Task description:
Output the data unchanged and complete, minus the images.

***** Material provided

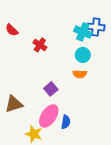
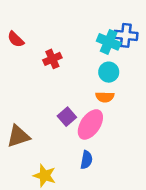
red cross: (40, 45) -> (52, 59), turned 32
pink ellipse: (49, 116) -> (90, 124), moved

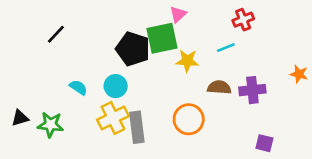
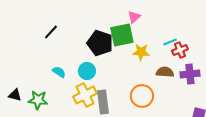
red cross: (243, 20) -> (180, 50), moved
black line: (56, 34) -> (51, 32), moved
black triangle: (20, 118) -> (15, 95), turned 32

**********

Task answer:
red cross: (40, 45) -> (52, 59), turned 32
pink ellipse: (49, 116) -> (90, 124), moved

red cross: (243, 20) -> (180, 50), moved
black line: (56, 34) -> (51, 32), moved
black triangle: (20, 118) -> (15, 95), turned 32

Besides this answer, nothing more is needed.